Requirement: Once you reach the line containing "(383, 330) = (238, 426): grey" in the entries below, write out that line and each one after it down to the line containing "(572, 517) = (384, 547): none -> white pawn", exactly and with nothing added.

Data for processing:
################

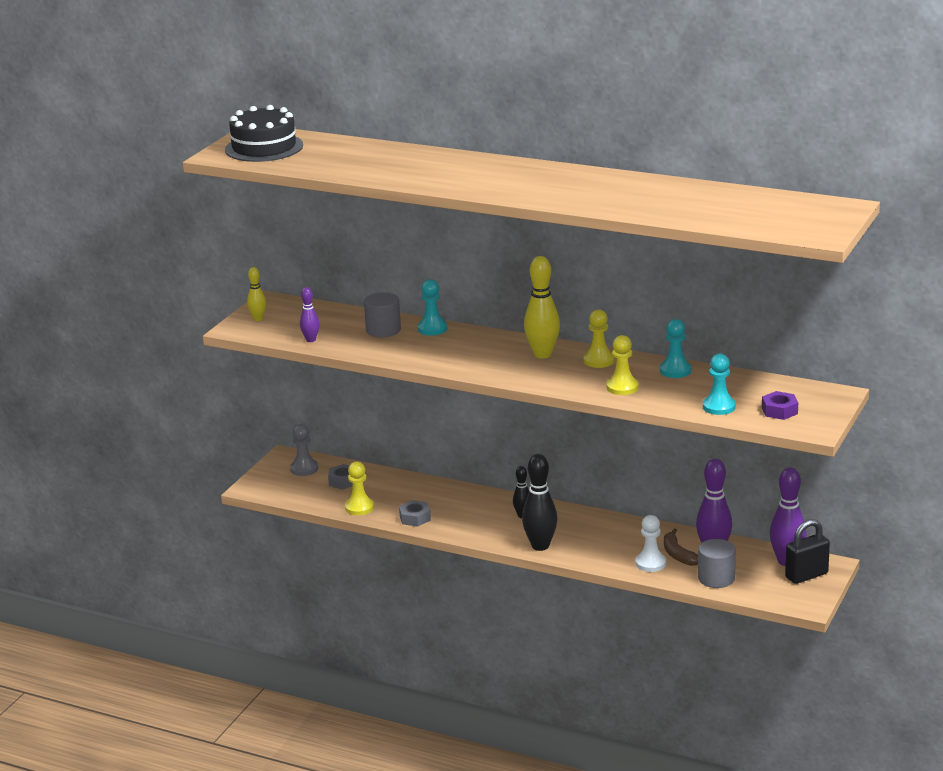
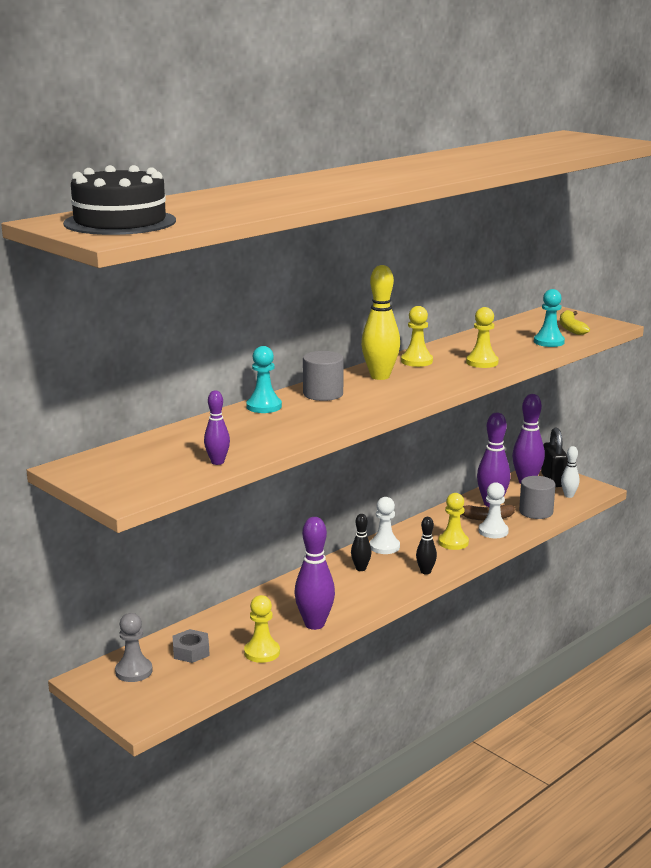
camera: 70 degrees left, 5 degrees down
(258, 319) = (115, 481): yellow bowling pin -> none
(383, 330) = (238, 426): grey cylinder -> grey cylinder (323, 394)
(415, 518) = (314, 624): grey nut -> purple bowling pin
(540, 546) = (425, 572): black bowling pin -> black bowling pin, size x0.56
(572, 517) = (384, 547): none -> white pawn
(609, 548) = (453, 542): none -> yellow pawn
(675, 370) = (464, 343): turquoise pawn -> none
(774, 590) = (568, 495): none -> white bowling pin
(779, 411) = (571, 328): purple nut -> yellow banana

################

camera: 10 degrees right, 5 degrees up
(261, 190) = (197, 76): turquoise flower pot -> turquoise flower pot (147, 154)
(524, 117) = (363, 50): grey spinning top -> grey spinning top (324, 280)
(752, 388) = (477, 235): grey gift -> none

################

Response for this exercise:
(383, 330) = (238, 426): grey cylinder -> grey cylinder (323, 394)
(415, 518) = (314, 624): grey nut -> purple bowling pin
(540, 546) = (425, 572): black bowling pin -> black bowling pin, size x0.56
(572, 517) = (384, 547): none -> white pawn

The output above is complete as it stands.